— Problem statement —
Copy the data below exactly, but not the pictures it contains.

— Collected material —
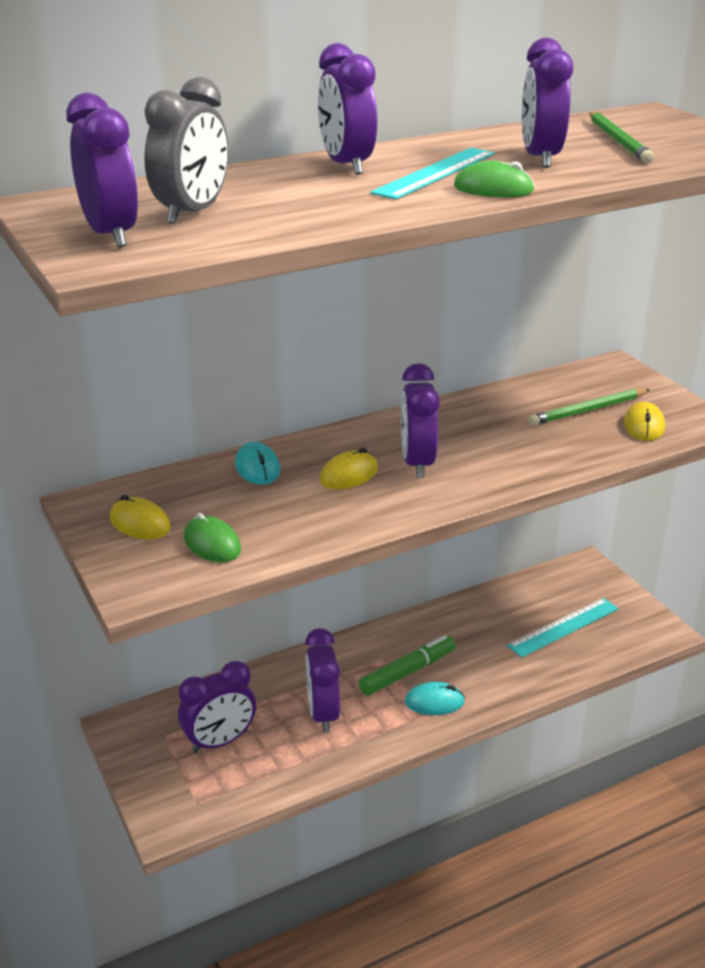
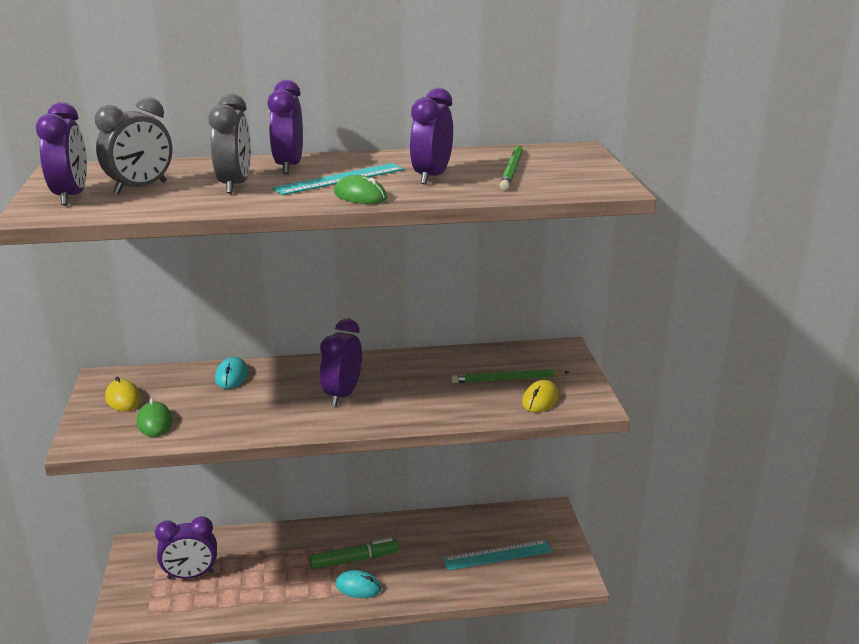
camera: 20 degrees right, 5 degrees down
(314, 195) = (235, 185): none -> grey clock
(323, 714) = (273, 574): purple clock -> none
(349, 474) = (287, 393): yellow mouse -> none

— Output for this exercise —
camera: 20 degrees right, 5 degrees down
(314, 195) = (235, 185): none -> grey clock
(323, 714) = (273, 574): purple clock -> none
(349, 474) = (287, 393): yellow mouse -> none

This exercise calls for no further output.